*** Opening of TASK INPUT ***

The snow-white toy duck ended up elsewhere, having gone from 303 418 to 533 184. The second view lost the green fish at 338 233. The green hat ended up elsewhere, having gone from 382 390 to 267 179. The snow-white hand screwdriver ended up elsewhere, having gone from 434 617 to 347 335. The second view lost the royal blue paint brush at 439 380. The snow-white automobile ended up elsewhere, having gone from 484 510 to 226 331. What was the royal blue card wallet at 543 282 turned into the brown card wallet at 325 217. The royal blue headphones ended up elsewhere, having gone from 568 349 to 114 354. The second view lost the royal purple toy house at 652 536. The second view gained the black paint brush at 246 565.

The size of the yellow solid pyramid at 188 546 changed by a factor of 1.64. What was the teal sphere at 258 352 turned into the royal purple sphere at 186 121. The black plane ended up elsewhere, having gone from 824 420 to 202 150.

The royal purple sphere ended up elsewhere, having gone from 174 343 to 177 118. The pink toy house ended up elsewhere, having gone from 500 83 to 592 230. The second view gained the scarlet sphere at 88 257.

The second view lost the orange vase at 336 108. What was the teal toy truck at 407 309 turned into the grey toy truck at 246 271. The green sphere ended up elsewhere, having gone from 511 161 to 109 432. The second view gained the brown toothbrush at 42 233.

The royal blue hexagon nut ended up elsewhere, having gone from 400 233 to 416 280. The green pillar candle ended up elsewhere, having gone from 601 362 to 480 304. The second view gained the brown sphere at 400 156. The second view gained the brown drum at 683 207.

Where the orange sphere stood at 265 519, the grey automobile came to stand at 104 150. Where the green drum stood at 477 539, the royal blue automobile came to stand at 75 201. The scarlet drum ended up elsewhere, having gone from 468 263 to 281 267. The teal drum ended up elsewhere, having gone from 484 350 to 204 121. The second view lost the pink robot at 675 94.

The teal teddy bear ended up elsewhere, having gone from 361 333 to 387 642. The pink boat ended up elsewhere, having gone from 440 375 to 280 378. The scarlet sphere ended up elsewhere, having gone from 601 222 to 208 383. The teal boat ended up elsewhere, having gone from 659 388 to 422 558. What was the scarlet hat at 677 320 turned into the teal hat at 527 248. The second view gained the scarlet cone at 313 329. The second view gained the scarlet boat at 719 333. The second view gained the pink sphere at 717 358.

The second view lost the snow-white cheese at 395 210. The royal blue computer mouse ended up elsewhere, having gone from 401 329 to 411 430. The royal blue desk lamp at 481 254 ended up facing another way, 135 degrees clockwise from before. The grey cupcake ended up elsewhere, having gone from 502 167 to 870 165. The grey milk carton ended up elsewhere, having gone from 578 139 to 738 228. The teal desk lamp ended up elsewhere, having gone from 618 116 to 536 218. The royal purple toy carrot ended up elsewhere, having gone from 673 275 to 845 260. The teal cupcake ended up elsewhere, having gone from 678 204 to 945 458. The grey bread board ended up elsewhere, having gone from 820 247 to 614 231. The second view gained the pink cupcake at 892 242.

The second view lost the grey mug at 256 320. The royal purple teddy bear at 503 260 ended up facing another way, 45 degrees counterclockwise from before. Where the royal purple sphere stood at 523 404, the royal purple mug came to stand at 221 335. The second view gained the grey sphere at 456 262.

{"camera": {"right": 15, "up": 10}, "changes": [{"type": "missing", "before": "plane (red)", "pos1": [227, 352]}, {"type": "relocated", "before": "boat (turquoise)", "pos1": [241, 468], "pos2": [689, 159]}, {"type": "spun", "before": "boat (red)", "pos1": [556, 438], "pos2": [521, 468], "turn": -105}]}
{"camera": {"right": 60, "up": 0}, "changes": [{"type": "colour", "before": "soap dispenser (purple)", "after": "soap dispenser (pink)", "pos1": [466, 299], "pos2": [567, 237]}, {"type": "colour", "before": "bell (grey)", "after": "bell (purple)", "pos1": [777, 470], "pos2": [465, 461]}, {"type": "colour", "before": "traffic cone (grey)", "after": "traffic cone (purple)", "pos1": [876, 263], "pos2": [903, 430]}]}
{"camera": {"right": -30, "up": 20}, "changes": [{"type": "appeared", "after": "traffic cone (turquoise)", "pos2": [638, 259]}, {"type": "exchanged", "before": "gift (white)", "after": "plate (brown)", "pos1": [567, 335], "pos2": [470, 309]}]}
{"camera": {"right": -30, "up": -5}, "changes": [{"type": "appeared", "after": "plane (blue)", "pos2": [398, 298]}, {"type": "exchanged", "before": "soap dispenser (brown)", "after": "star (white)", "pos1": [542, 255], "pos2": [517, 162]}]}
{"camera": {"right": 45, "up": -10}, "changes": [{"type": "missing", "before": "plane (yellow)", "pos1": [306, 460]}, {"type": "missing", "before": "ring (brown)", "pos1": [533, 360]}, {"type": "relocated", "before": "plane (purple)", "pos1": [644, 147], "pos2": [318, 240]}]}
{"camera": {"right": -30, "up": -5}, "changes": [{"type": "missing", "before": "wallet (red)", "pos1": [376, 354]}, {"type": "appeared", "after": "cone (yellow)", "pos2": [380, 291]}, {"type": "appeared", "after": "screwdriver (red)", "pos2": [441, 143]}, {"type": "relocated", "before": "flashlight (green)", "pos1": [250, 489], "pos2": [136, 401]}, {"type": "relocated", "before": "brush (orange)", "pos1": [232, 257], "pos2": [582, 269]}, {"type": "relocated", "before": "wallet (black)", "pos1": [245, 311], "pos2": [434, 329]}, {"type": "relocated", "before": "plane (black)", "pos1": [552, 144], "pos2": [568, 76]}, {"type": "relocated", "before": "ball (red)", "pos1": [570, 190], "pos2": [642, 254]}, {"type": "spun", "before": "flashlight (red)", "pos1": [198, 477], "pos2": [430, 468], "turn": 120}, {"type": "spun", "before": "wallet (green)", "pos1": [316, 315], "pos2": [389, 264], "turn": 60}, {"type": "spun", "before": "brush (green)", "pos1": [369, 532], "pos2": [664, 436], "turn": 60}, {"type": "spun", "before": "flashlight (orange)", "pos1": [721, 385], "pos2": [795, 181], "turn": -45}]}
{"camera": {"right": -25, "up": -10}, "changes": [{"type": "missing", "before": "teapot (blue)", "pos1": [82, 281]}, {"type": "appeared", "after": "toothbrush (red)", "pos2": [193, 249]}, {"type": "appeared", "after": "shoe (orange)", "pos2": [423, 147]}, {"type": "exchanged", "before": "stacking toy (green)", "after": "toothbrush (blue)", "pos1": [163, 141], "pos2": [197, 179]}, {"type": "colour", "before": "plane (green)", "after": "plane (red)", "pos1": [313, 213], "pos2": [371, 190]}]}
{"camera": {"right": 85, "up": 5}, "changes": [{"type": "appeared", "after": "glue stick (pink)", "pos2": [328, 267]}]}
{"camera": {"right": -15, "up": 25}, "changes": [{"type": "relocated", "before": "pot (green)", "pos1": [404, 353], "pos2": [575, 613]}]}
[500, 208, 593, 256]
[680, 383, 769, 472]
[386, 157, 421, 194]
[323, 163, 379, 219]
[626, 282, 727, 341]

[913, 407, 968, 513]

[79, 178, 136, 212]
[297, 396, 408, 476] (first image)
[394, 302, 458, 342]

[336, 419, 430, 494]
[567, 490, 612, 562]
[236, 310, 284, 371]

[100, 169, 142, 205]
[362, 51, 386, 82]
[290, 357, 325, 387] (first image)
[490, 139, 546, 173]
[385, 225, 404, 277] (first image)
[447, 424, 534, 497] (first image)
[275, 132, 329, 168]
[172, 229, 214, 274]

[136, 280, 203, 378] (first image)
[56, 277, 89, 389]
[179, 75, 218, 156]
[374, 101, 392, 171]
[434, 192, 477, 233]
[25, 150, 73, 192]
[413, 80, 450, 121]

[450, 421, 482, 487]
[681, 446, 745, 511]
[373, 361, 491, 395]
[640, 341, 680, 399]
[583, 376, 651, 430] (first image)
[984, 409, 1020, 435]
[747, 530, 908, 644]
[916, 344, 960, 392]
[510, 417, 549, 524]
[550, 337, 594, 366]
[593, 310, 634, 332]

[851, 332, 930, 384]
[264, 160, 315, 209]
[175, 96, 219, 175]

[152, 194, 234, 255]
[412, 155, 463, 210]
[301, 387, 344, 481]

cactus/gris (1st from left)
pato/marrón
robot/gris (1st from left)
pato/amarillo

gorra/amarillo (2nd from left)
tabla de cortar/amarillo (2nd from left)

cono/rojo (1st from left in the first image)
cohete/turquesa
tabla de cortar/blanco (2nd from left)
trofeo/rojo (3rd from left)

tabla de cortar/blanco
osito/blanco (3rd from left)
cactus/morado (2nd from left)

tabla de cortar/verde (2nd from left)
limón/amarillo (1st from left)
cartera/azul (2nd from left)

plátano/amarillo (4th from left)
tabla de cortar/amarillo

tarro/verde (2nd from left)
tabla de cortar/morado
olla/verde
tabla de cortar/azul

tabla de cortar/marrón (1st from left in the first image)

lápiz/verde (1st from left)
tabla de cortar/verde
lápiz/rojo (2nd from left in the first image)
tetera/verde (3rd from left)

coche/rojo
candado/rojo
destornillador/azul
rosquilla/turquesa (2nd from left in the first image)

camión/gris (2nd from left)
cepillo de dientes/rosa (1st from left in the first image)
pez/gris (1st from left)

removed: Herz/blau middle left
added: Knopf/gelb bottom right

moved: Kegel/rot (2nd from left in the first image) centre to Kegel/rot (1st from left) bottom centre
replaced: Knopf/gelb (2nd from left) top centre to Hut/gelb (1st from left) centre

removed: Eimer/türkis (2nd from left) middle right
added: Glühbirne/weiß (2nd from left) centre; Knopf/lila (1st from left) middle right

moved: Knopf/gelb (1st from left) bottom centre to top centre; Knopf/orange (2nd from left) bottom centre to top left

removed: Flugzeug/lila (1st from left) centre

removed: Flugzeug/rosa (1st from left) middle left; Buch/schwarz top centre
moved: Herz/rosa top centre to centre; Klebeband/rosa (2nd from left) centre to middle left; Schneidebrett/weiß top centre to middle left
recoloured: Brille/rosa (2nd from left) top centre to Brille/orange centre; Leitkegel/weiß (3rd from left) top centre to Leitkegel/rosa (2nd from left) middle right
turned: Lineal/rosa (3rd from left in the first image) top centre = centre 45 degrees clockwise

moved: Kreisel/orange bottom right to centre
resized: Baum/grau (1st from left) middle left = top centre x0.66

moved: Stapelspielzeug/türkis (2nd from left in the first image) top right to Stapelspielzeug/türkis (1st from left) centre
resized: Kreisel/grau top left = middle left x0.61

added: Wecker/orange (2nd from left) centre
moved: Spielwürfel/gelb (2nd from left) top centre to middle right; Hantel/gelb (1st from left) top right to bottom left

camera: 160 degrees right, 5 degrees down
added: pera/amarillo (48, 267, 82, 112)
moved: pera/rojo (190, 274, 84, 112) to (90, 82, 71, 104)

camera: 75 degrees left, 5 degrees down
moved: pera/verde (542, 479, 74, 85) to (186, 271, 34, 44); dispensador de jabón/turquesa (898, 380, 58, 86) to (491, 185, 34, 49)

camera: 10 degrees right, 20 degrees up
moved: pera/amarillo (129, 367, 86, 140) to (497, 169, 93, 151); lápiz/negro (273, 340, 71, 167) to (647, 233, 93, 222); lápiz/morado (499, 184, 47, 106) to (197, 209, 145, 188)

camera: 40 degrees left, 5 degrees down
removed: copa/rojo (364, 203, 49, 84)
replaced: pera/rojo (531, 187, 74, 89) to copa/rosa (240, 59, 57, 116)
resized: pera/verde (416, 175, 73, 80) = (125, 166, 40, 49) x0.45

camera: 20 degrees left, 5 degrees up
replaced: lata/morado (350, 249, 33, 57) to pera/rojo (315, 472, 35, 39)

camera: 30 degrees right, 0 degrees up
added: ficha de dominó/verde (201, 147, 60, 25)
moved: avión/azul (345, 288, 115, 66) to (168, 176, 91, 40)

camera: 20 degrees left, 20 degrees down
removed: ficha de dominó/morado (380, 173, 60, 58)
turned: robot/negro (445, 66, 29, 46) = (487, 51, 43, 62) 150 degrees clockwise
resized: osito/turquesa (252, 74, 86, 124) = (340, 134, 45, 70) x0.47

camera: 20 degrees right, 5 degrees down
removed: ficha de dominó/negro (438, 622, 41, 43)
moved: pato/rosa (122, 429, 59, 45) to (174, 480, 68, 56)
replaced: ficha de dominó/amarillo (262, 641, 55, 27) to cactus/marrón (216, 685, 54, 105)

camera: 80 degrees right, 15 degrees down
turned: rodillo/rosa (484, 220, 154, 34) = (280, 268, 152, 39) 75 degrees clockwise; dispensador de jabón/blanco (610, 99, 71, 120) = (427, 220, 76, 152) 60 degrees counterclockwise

*** Close of TASK INPUT ***

*YOUR GOAL:* Starting with the line that holds "pato/marrón" and ending with the line that holds "removed: Herz/blau middle left", retype every line in the data above exactly, and nothing else.

*FINISHED TASK:*
pato/marrón
robot/gris (1st from left)
pato/amarillo

gorra/amarillo (2nd from left)
tabla de cortar/amarillo (2nd from left)

cono/rojo (1st from left in the first image)
cohete/turquesa
tabla de cortar/blanco (2nd from left)
trofeo/rojo (3rd from left)

tabla de cortar/blanco
osito/blanco (3rd from left)
cactus/morado (2nd from left)

tabla de cortar/verde (2nd from left)
limón/amarillo (1st from left)
cartera/azul (2nd from left)

plátano/amarillo (4th from left)
tabla de cortar/amarillo

tarro/verde (2nd from left)
tabla de cortar/morado
olla/verde
tabla de cortar/azul

tabla de cortar/marrón (1st from left in the first image)

lápiz/verde (1st from left)
tabla de cortar/verde
lápiz/rojo (2nd from left in the first image)
tetera/verde (3rd from left)

coche/rojo
candado/rojo
destornillador/azul
rosquilla/turquesa (2nd from left in the first image)

camión/gris (2nd from left)
cepillo de dientes/rosa (1st from left in the first image)
pez/gris (1st from left)

removed: Herz/blau middle left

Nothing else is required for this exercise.